In the entries that follow, the lines from the one with "CN1 pin 1: DGND -> VDD" through the one with "R7: 2k (N18, VDD) -> 4.7k (N18, VDD)" are the ones to write out, exactly and with both ends included. Nothing else should appear.

▸ **RECORDED DATA**:
──────
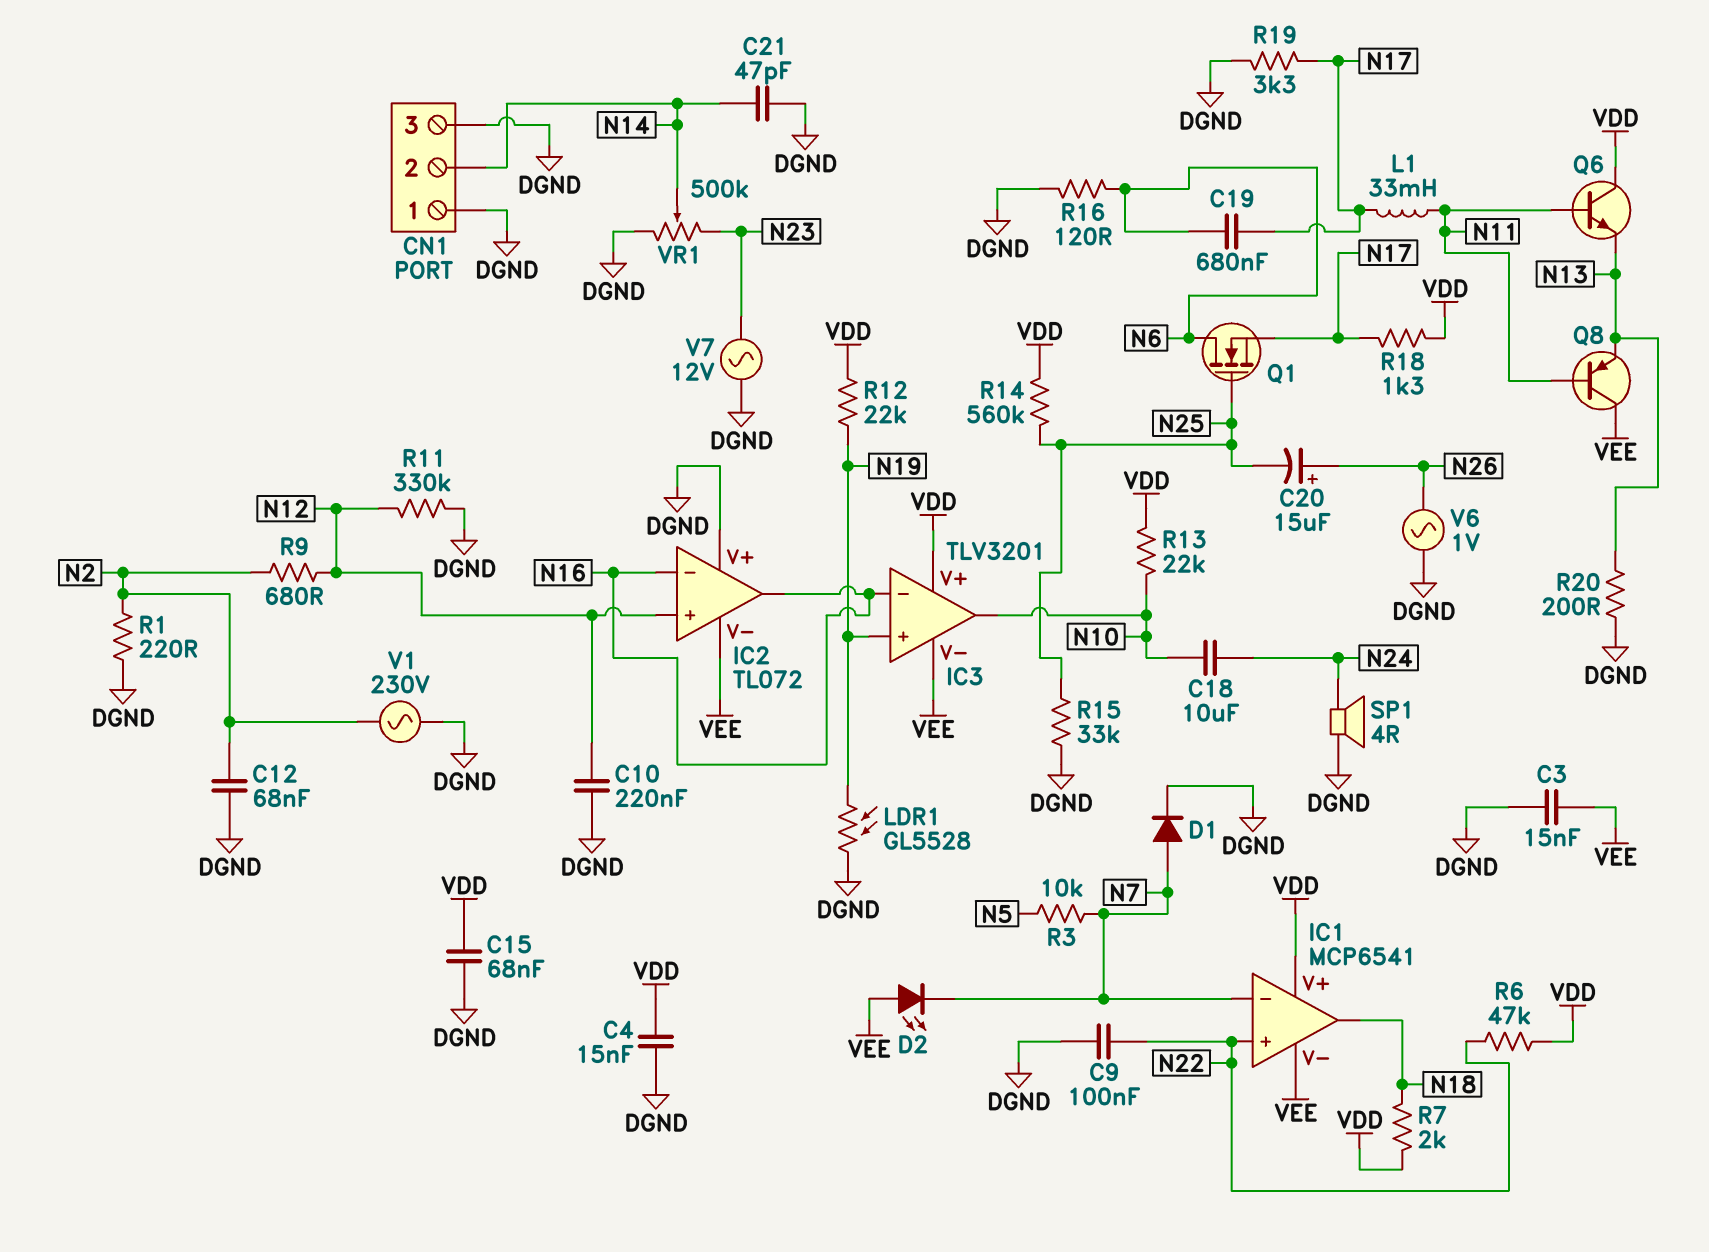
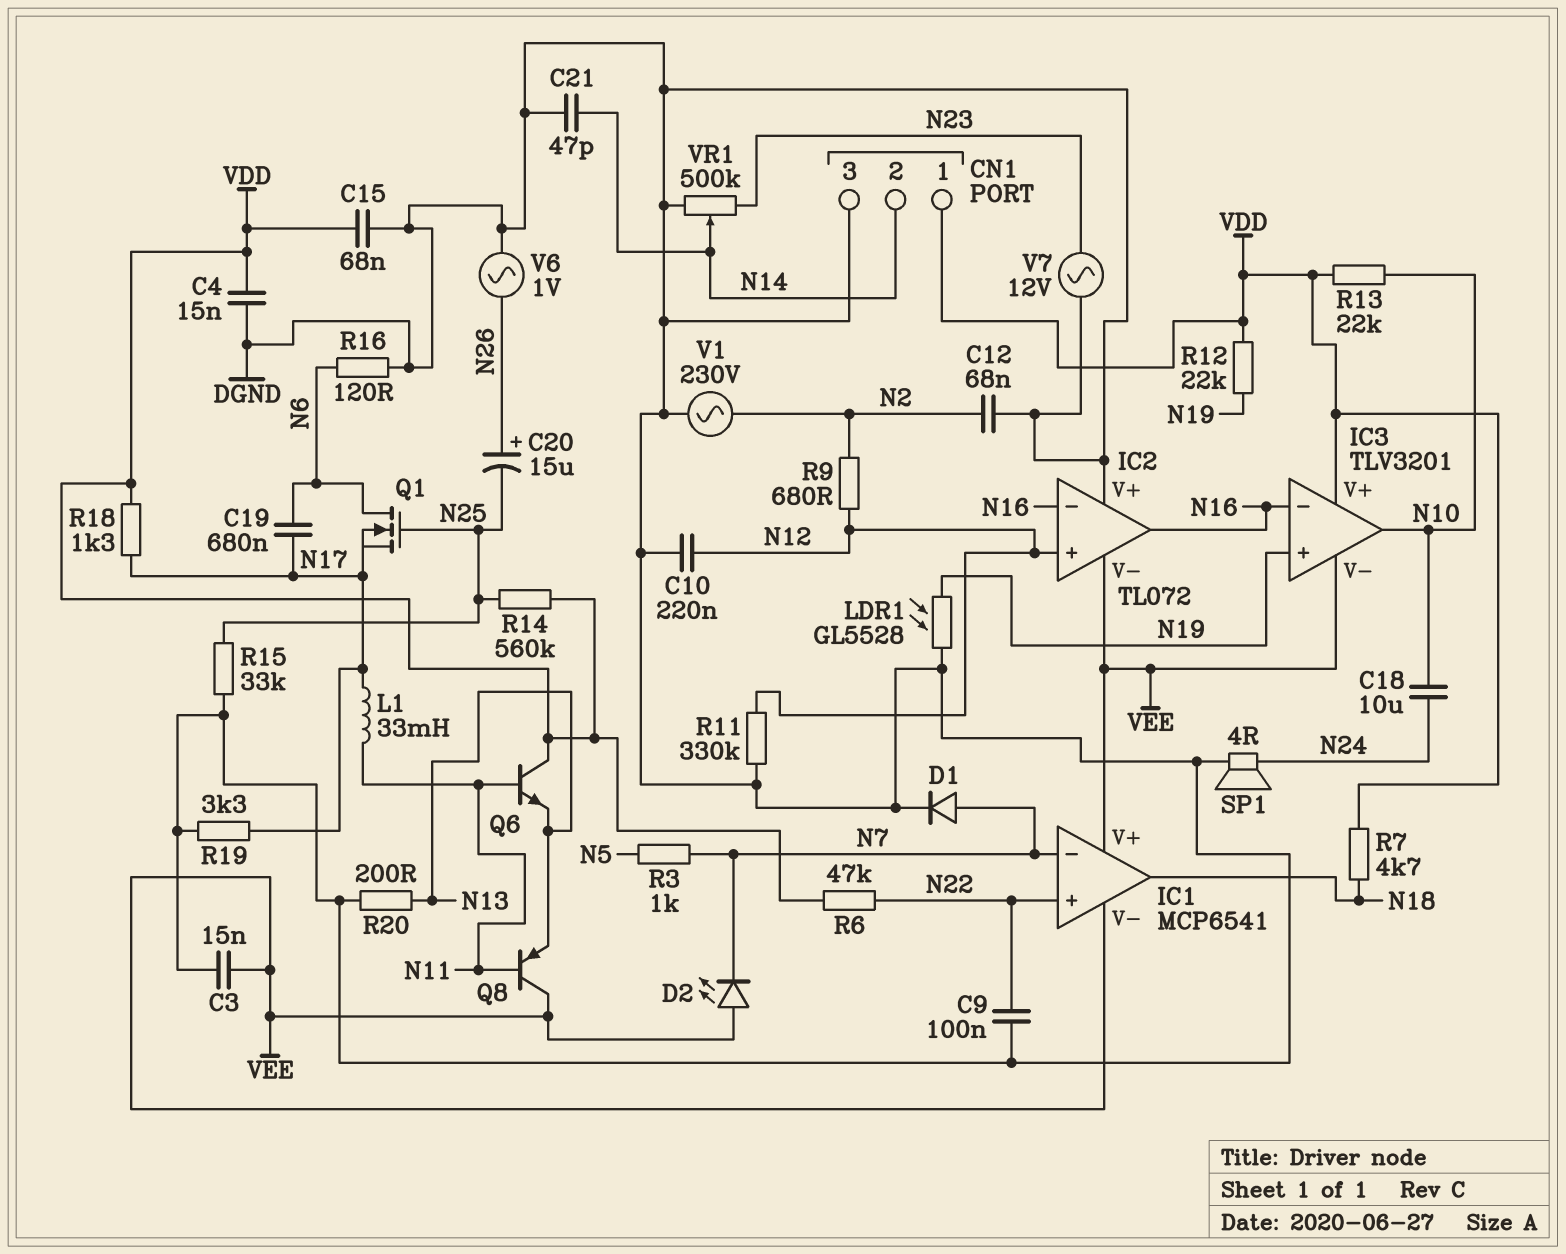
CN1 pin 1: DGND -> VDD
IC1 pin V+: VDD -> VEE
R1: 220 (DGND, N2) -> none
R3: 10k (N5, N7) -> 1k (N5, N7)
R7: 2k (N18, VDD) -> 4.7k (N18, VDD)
──────
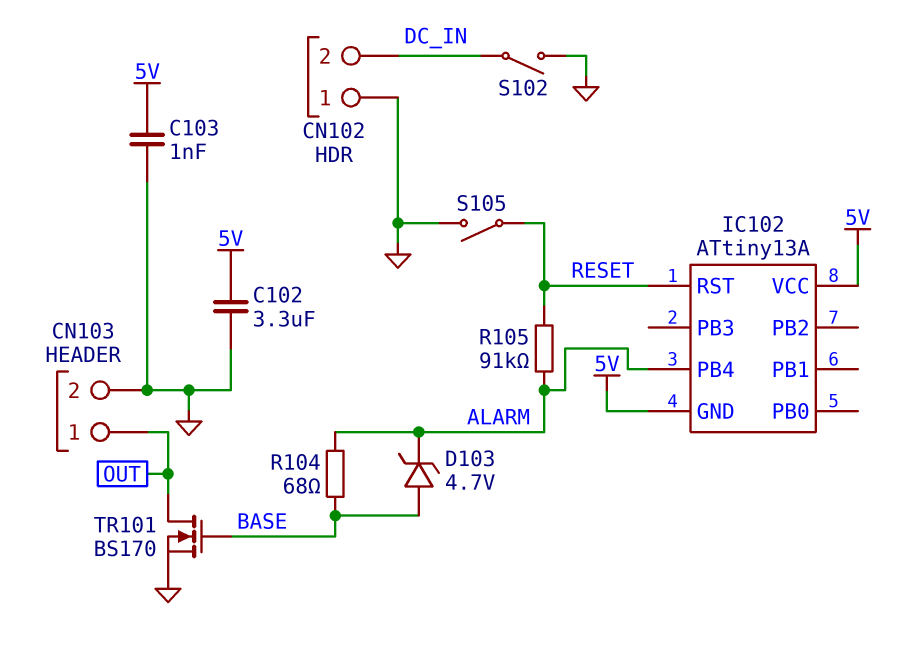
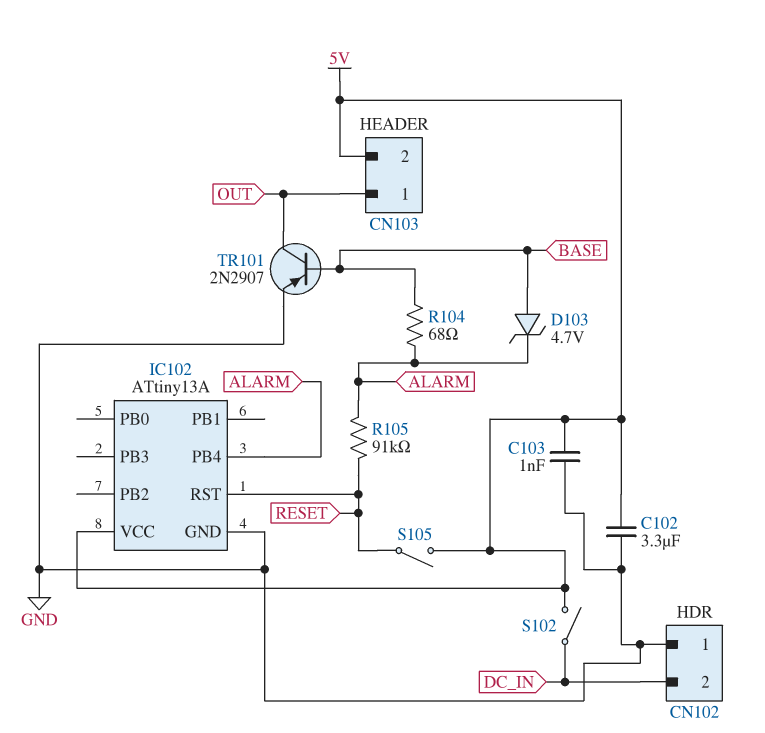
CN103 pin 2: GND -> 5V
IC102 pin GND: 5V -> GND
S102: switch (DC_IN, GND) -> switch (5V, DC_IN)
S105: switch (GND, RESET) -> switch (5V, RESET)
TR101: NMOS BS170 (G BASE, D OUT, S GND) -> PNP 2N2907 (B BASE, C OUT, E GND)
──────
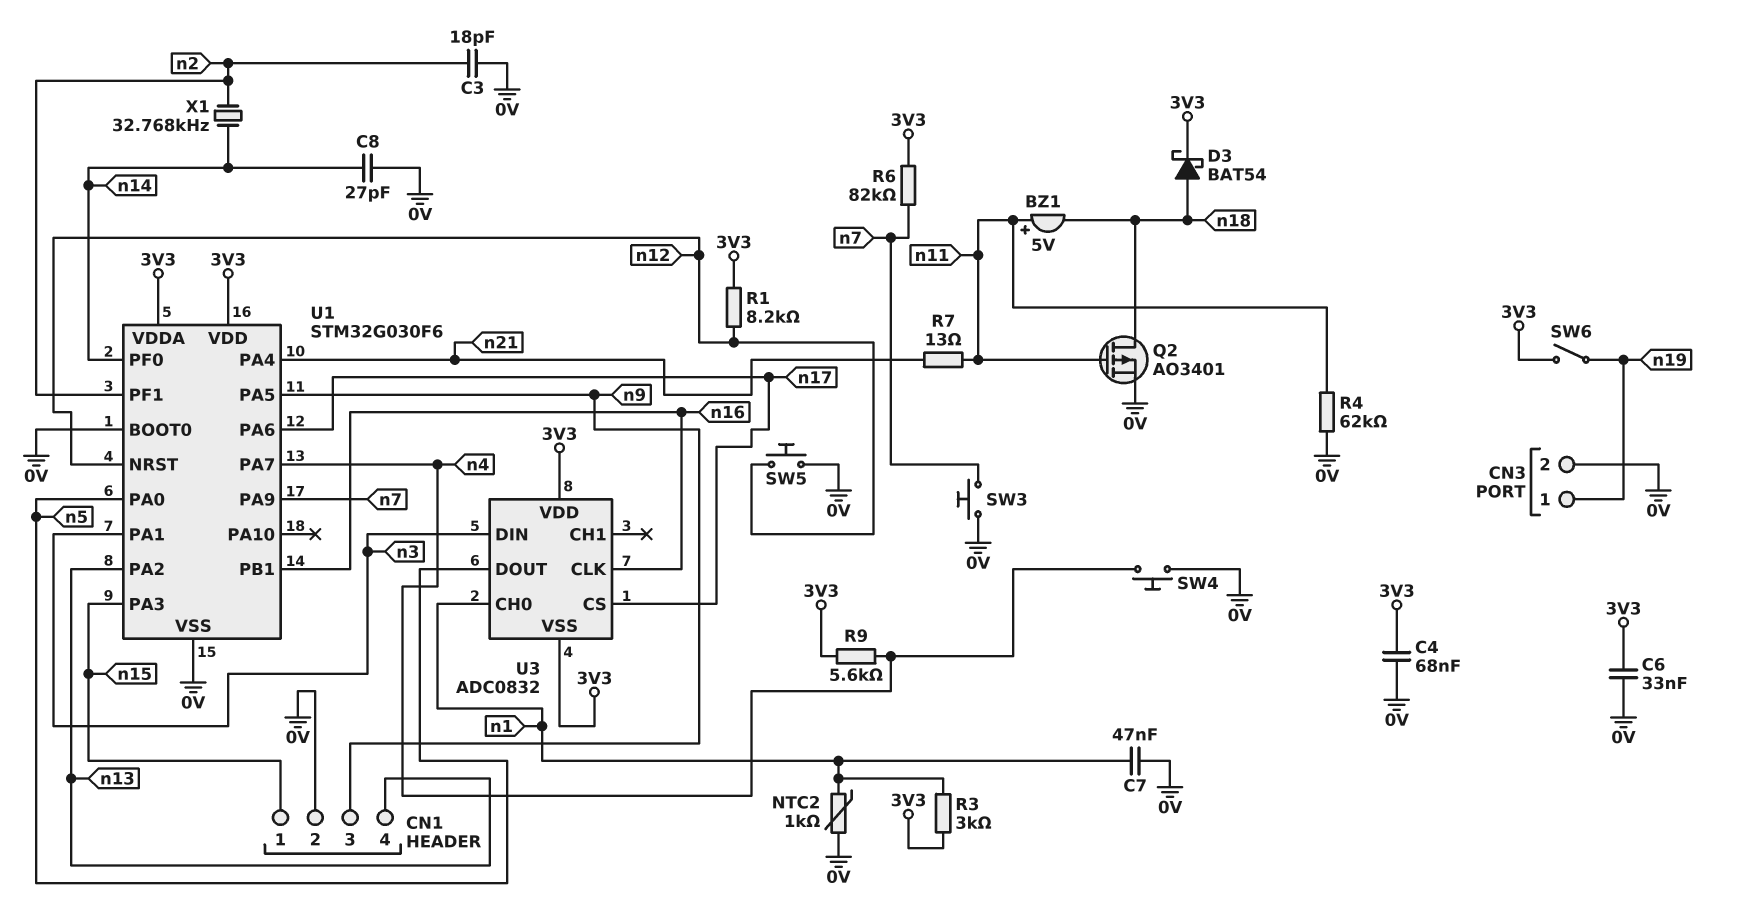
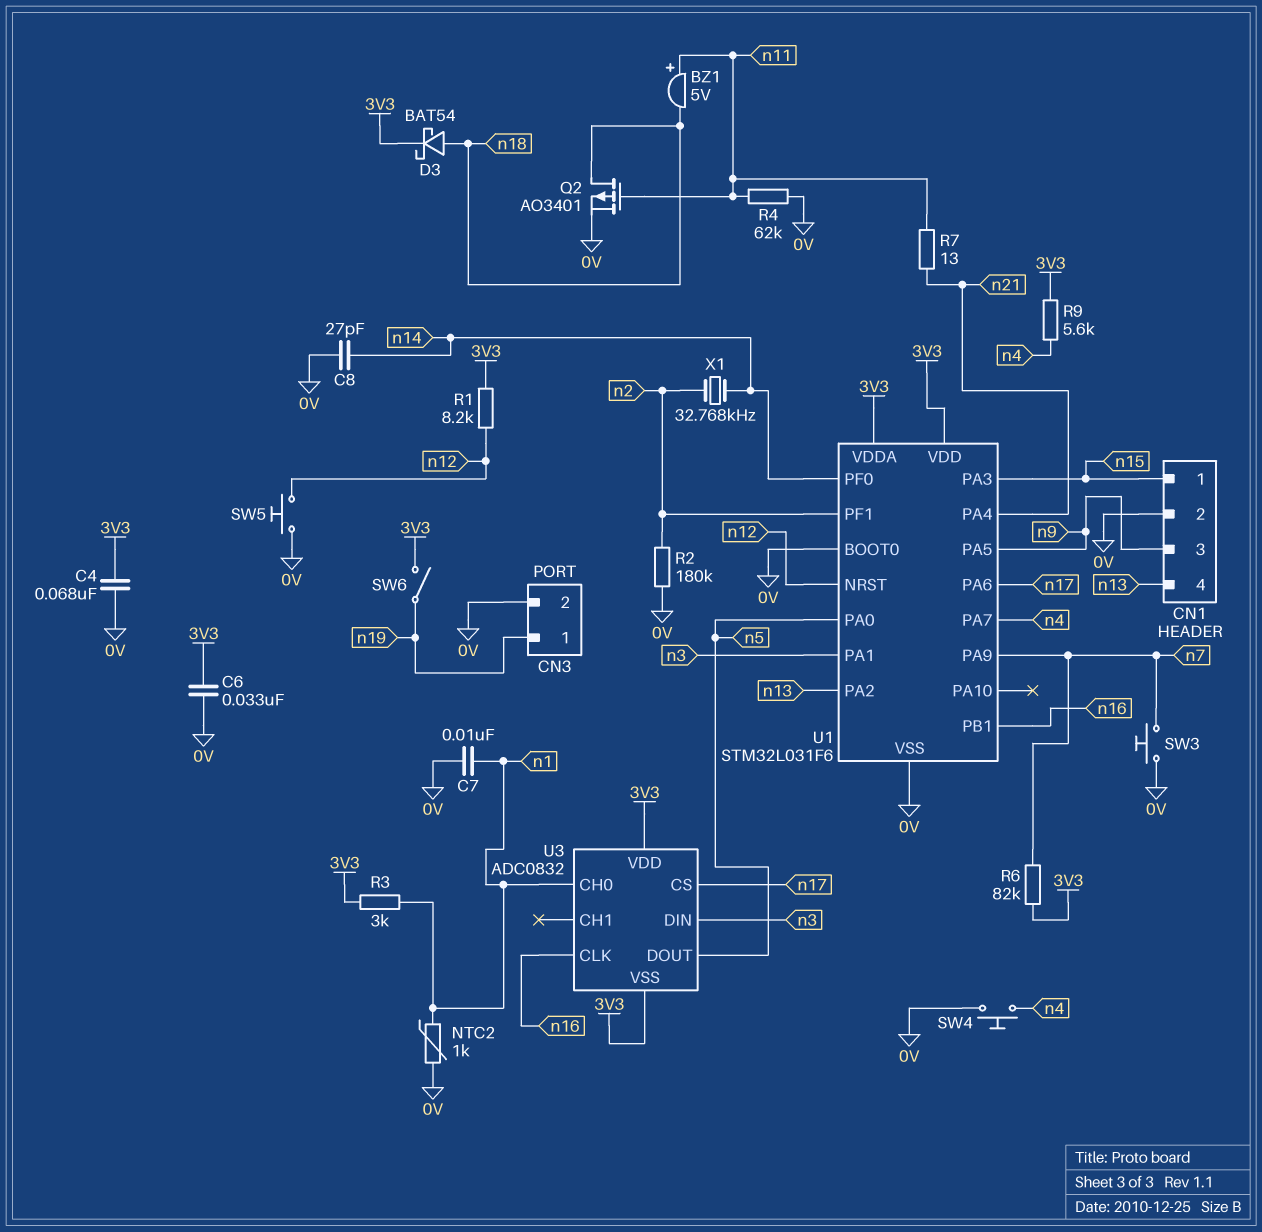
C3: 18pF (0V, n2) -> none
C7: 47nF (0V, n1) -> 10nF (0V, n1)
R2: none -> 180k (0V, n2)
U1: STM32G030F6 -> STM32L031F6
──────
▸ **RESULT FOR THIS EXERCISE**:
CN1 pin 1: DGND -> VDD
IC1 pin V+: VDD -> VEE
R1: 220 (DGND, N2) -> none
R3: 10k (N5, N7) -> 1k (N5, N7)
R7: 2k (N18, VDD) -> 4.7k (N18, VDD)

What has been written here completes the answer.